* _What to work on_: Print the data in full, exactly as it reads.

* _Collected data_:
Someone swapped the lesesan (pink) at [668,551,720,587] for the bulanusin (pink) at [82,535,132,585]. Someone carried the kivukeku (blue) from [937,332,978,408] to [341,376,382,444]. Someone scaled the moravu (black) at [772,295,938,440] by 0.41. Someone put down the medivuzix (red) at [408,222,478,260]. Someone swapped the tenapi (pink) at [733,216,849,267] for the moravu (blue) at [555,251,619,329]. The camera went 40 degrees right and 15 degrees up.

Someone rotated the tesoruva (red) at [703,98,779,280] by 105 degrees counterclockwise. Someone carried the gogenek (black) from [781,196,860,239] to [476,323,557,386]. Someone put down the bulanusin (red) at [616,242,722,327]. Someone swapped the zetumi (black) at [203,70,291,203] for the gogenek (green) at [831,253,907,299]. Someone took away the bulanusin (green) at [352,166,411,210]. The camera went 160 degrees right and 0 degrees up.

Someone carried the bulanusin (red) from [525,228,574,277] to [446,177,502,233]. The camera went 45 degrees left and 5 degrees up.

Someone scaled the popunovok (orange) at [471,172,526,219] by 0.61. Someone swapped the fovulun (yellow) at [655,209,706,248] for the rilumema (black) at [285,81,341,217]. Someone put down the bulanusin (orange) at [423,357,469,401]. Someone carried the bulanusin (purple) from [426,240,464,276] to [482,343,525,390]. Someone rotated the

* _Answer space_:
Someone swapped the lesesan (pink) at [668,551,720,587] for the bulanusin (pink) at [82,535,132,585]. Someone carried the kivukeku (blue) from [937,332,978,408] to [341,376,382,444]. Someone scaled the moravu (black) at [772,295,938,440] by 0.41. Someone put down the medivuzix (red) at [408,222,478,260]. Someone swapped the tenapi (pink) at [733,216,849,267] for the moravu (blue) at [555,251,619,329]. The camera went 40 degrees right and 15 degrees up.

Someone rotated the tesoruva (red) at [703,98,779,280] by 105 degrees counterclockwise. Someone carried the gogenek (black) from [781,196,860,239] to [476,323,557,386]. Someone put down the bulanusin (red) at [616,242,722,327]. Someone swapped the zetumi (black) at [203,70,291,203] for the gogenek (green) at [831,253,907,299]. Someone took away the bulanusin (green) at [352,166,411,210]. The camera went 160 degrees right and 0 degrees up.

Someone carried the bulanusin (red) from [525,228,574,277] to [446,177,502,233]. The camera went 45 degrees left and 5 degrees up.

Someone scaled the popunovok (orange) at [471,172,526,219] by 0.61. Someone swapped the fovulun (yellow) at [655,209,706,248] for the rilumema (black) at [285,81,341,217]. Someone put down the bulanusin (orange) at [423,357,469,401]. Someone carried the bulanusin (purple) from [426,240,464,276] to [482,343,525,390]. Someone rotated the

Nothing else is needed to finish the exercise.